From the entries, copy every line that carries the string "yellow".

▶ Data to examine:
::::
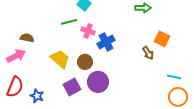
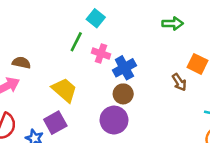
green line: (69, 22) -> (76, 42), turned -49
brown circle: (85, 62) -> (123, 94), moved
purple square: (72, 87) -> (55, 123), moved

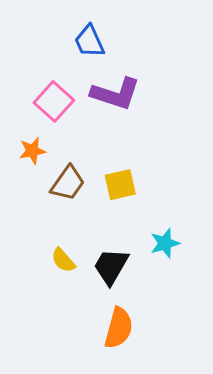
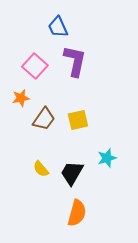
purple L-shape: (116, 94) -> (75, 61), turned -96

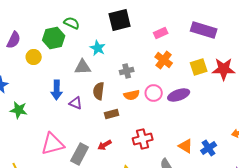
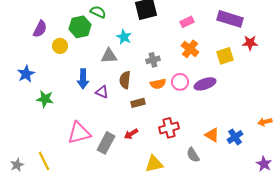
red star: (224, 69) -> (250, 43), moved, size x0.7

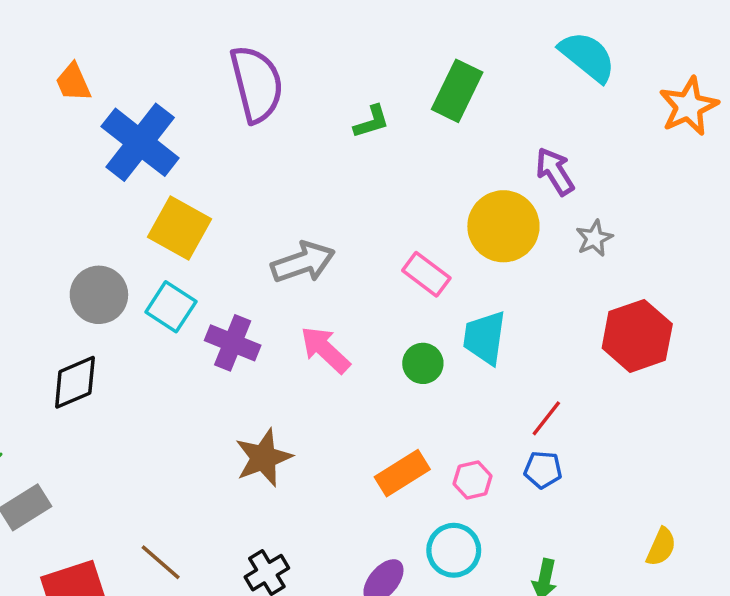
::::
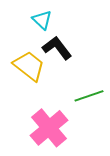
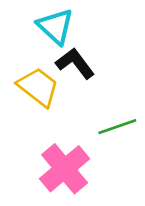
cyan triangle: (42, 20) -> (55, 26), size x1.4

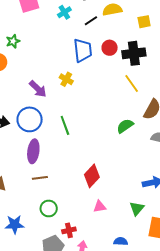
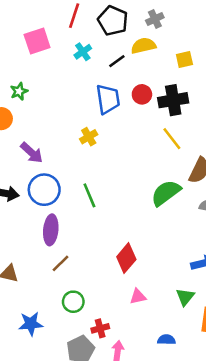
::::
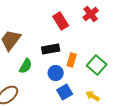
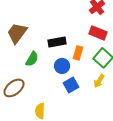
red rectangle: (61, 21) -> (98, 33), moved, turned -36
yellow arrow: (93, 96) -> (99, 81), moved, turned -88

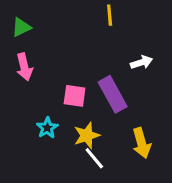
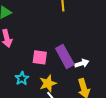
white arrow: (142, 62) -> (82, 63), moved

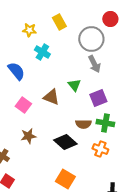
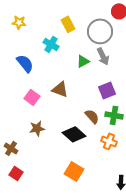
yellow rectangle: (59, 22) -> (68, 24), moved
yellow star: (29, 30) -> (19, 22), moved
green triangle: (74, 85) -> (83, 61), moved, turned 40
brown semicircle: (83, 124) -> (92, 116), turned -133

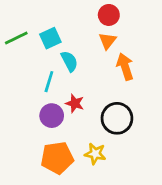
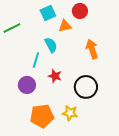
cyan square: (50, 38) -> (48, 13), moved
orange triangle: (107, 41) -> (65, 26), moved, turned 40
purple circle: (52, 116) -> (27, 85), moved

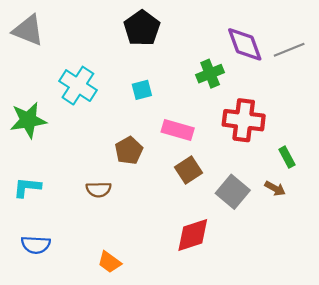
::::
▶ Response to the exercise:
yellow arrow: (93, 96) -> (99, 81), moved, turned -88
yellow rectangle: (59, 22) -> (68, 24), moved
yellow star: (29, 30) -> (19, 22), moved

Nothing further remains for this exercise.